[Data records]

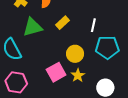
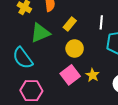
yellow circle: (75, 54) -> (75, 48), moved

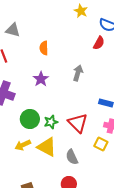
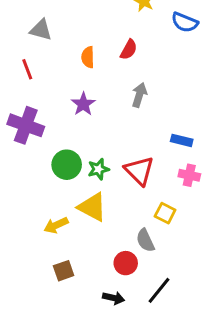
red semicircle: (99, 43) -> (129, 50), moved
yellow square: (101, 144) -> (165, 213), moved
yellow arrow: (23, 145) -> (56, 225), moved
gray semicircle: (72, 157) -> (145, 240), moved

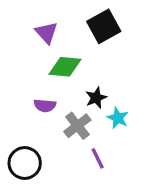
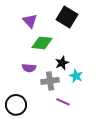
black square: (104, 26) -> (67, 17), turned -30
gray cross: (77, 126) -> (50, 81), turned 30
purple line: (98, 158) -> (63, 102), turned -40

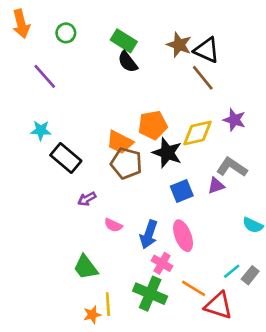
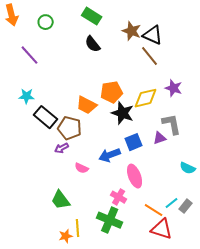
green rectangle: (124, 41) -> (92, 16), moved
brown pentagon: (126, 163) -> (70, 128), moved
gray L-shape: (232, 167) -> (172, 124), turned 45
blue arrow: (149, 234) -> (110, 155), moved, turned 50
orange line: (194, 288) -> (154, 210), moved

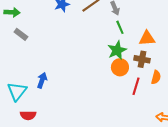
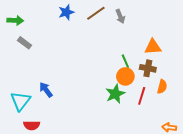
green line: (120, 27) -> (125, 61), moved
green star: (117, 50) -> (115, 94), moved
blue arrow: (42, 80) -> (46, 90), turned -56

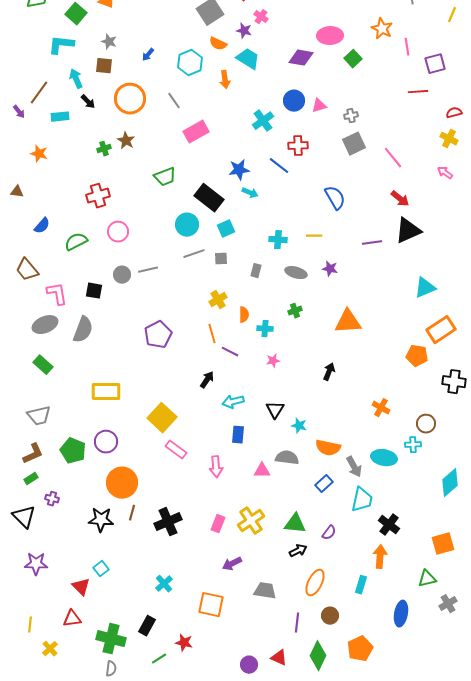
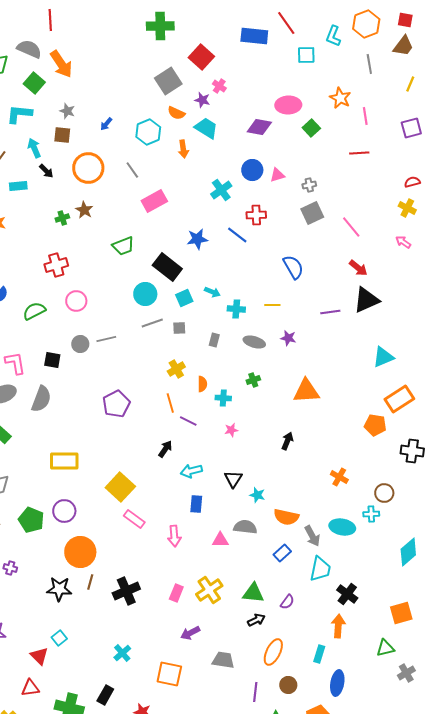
purple square: (435, 64) -> (411, 128), moved
red line: (418, 92) -> (359, 153), moved
cyan arrow: (250, 193) -> (212, 292), moved
blue ellipse: (401, 614) -> (337, 683), moved

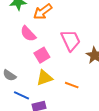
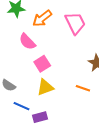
pink trapezoid: (71, 40) -> (75, 23), moved
orange line: (72, 85) -> (83, 88), moved

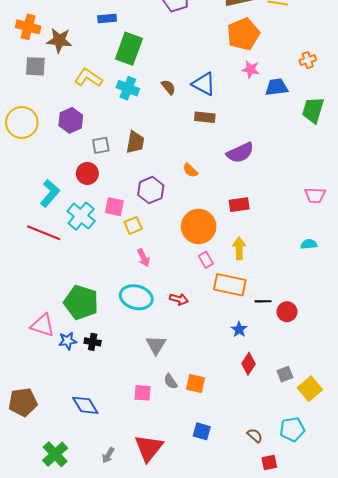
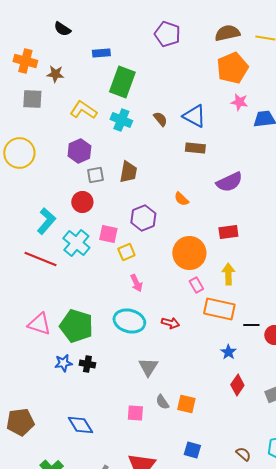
brown star: (59, 40) -> (55, 74), size x0.7
purple hexagon: (71, 120) -> (79, 151), moved
pink triangle: (43, 325) -> (39, 324), moved

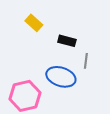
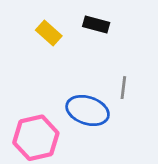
black rectangle: (67, 41) -> (96, 24), moved

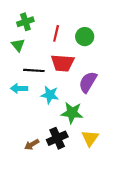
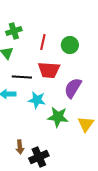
black cross: (57, 138) -> (39, 157), moved
yellow triangle: (90, 138) -> (86, 124), moved
brown arrow: (32, 145) -> (20, 147), turned -64

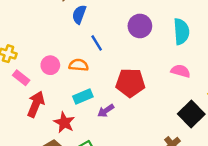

* _EXERCISE PROMPT_
Set the entries down again exactly. Do not include the images.

* _OUTPUT OF THE TASK_
yellow circle: (75, 54) -> (75, 48), moved

red semicircle: (99, 43) -> (129, 50), moved
yellow square: (101, 144) -> (165, 213), moved
yellow arrow: (23, 145) -> (56, 225), moved
gray semicircle: (72, 157) -> (145, 240), moved

black square: (104, 26) -> (67, 17), turned -30
gray cross: (77, 126) -> (50, 81), turned 30
purple line: (98, 158) -> (63, 102), turned -40

green rectangle: (124, 41) -> (92, 16), moved
brown pentagon: (126, 163) -> (70, 128), moved
gray L-shape: (232, 167) -> (172, 124), turned 45
blue arrow: (149, 234) -> (110, 155), moved, turned 50
orange line: (194, 288) -> (154, 210), moved

green line: (120, 27) -> (125, 61), moved
green star: (117, 50) -> (115, 94), moved
blue arrow: (42, 80) -> (46, 90), turned -56

purple square: (435, 64) -> (411, 128), moved
red line: (418, 92) -> (359, 153), moved
cyan arrow: (250, 193) -> (212, 292), moved
blue ellipse: (401, 614) -> (337, 683), moved

pink trapezoid: (71, 40) -> (75, 23), moved
orange line: (72, 85) -> (83, 88), moved

brown star: (59, 40) -> (55, 74), size x0.7
purple hexagon: (71, 120) -> (79, 151), moved
pink triangle: (43, 325) -> (39, 324), moved

black rectangle: (67, 41) -> (96, 24), moved

black cross: (57, 138) -> (39, 157), moved
yellow triangle: (90, 138) -> (86, 124), moved
brown arrow: (32, 145) -> (20, 147), turned -64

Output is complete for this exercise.